● Task requirements
Could you say how many lines below contain the word "pink"? Give the number with no other text.

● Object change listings

========================================

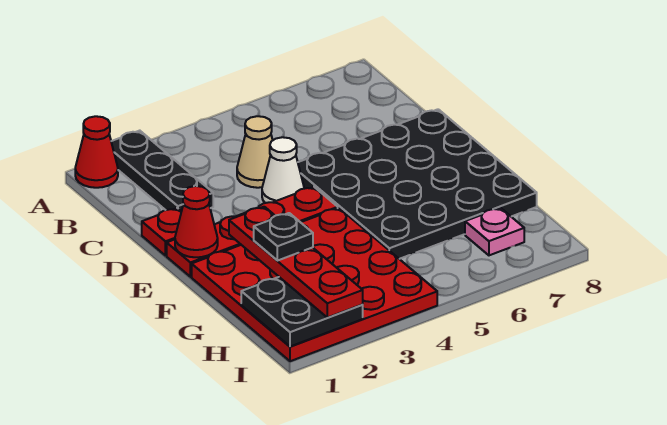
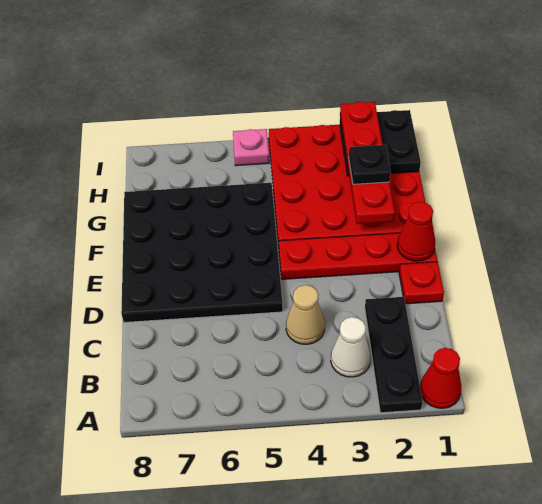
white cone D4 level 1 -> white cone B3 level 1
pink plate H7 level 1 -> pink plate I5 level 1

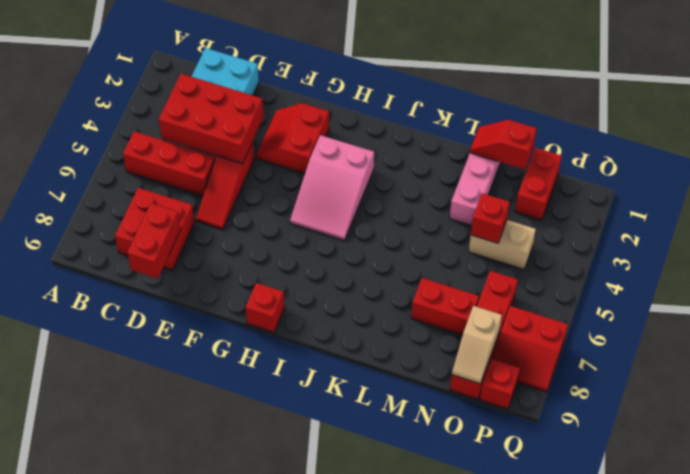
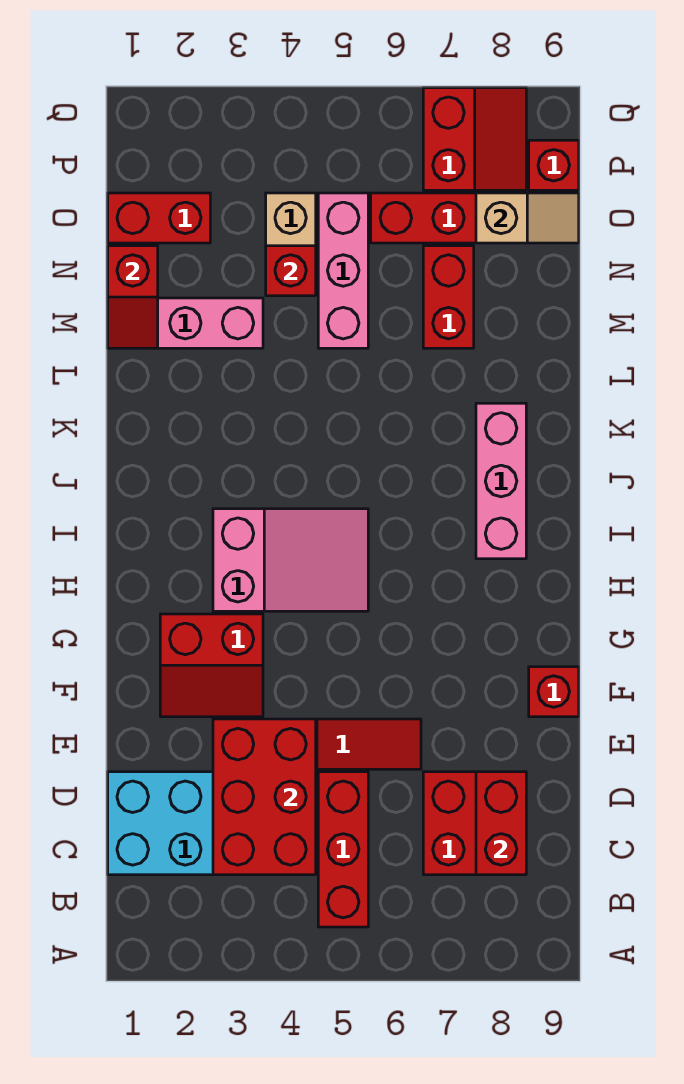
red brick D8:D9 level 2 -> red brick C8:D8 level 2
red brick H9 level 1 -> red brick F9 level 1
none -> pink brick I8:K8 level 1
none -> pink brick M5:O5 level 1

========================================

● Task solution
3